#### [WORK REQUIRED]
Transcribe each line below without altering anything.

****************

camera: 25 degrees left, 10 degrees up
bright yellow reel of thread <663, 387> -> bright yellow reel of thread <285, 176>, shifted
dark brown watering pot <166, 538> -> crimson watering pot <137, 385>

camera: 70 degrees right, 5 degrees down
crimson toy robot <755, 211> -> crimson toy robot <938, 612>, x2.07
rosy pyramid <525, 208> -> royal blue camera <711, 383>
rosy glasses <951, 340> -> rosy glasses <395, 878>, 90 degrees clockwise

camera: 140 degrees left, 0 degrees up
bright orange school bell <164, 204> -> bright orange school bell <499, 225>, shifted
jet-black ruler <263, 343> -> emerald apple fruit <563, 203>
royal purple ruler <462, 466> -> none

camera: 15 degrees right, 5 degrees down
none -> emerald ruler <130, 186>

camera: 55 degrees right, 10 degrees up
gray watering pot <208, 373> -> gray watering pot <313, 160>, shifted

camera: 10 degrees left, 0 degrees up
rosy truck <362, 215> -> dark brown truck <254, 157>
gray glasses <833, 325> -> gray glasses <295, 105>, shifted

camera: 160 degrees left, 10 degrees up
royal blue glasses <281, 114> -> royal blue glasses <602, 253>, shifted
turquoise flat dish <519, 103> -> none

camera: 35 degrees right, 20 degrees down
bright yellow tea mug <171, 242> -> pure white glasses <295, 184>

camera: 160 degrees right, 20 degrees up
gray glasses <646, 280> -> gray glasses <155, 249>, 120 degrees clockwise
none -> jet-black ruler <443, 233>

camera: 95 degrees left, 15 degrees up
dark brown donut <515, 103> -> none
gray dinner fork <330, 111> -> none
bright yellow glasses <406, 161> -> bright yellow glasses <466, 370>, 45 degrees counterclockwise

****************

#### [RESPONSE]
camera: 25 degrees left, 10 degrees up
bright yellow reel of thread <663, 387> -> bright yellow reel of thread <285, 176>, shifted
dark brown watering pot <166, 538> -> crimson watering pot <137, 385>

camera: 70 degrees right, 5 degrees down
crimson toy robot <755, 211> -> crimson toy robot <938, 612>, x2.07
rosy pyramid <525, 208> -> royal blue camera <711, 383>
rosy glasses <951, 340> -> rosy glasses <395, 878>, 90 degrees clockwise

camera: 140 degrees left, 0 degrees up
bright orange school bell <164, 204> -> bright orange school bell <499, 225>, shifted
jet-black ruler <263, 343> -> emerald apple fruit <563, 203>
royal purple ruler <462, 466> -> none

camera: 15 degrees right, 5 degrees down
none -> emerald ruler <130, 186>

camera: 55 degrees right, 10 degrees up
gray watering pot <208, 373> -> gray watering pot <313, 160>, shifted

camera: 10 degrees left, 0 degrees up
rosy truck <362, 215> -> dark brown truck <254, 157>
gray glasses <833, 325> -> gray glasses <295, 105>, shifted

camera: 160 degrees left, 10 degrees up
royal blue glasses <281, 114> -> royal blue glasses <602, 253>, shifted
turquoise flat dish <519, 103> -> none

camera: 35 degrees right, 20 degrees down
bright yellow tea mug <171, 242> -> pure white glasses <295, 184>

camera: 160 degrees right, 20 degrees up
gray glasses <646, 280> -> gray glasses <155, 249>, 120 degrees clockwise
none -> jet-black ruler <443, 233>

camera: 95 degrees left, 15 degrees up
dark brown donut <515, 103> -> none
gray dinner fork <330, 111> -> none
bright yellow glasses <406, 161> -> bright yellow glasses <466, 370>, 45 degrees counterclockwise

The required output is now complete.